→ **INPUT DATA**

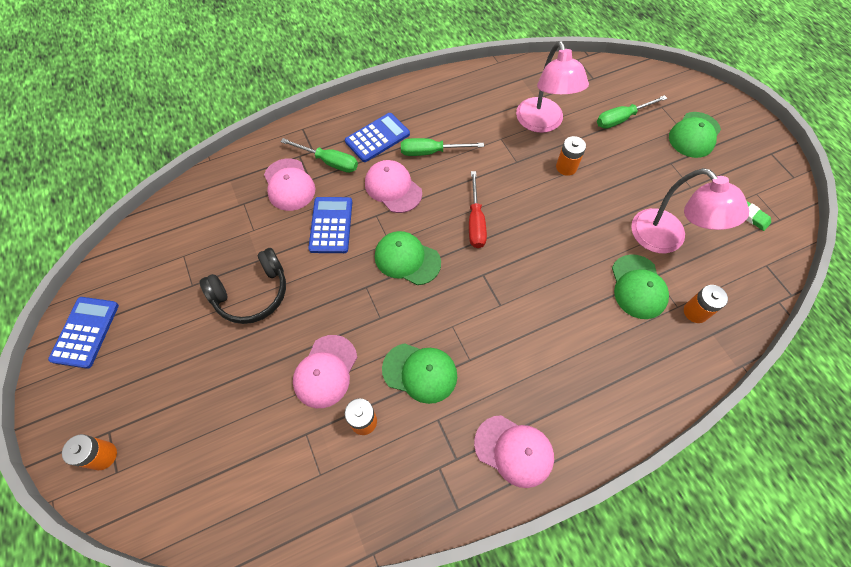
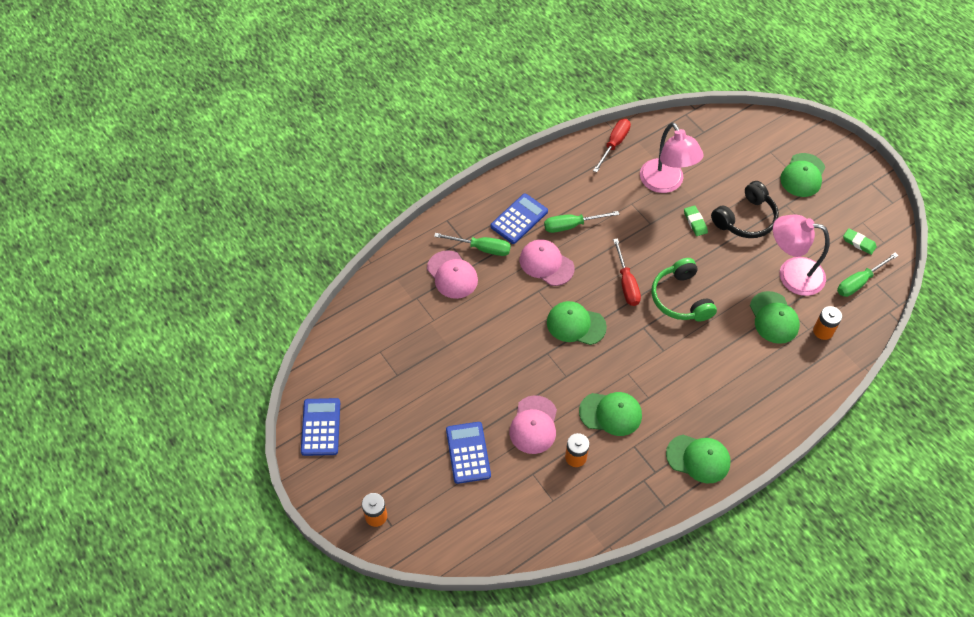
camera: 10 degrees left, 5 degrees down
black headphones [200,248,286,324] -> black headphones moved to [711,181,779,238]
blue calculator [308,197,352,253] -> blue calculator moved to [446,422,491,484]
pink cap [474,415,554,488] -> green cap [666,435,731,484]
orange battery [556,136,586,176] -> green eraser [684,205,708,236]
green screwdriver [597,95,668,129] -> green screwdriver moved to [837,253,899,297]
pink lamp [631,168,749,253] -> pink lamp turned 150 degrees clockwise [773,214,830,296]
none -> red screwdriver [593,119,631,172]
none -> green headphones [652,258,717,322]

→ **EXERCISE BRIEF**
Write out the entries again word for word. Do not include the pictures.

→ **YOUR RESPONSE**
camera: 10 degrees left, 5 degrees down
black headphones [200,248,286,324] -> black headphones moved to [711,181,779,238]
blue calculator [308,197,352,253] -> blue calculator moved to [446,422,491,484]
pink cap [474,415,554,488] -> green cap [666,435,731,484]
orange battery [556,136,586,176] -> green eraser [684,205,708,236]
green screwdriver [597,95,668,129] -> green screwdriver moved to [837,253,899,297]
pink lamp [631,168,749,253] -> pink lamp turned 150 degrees clockwise [773,214,830,296]
none -> red screwdriver [593,119,631,172]
none -> green headphones [652,258,717,322]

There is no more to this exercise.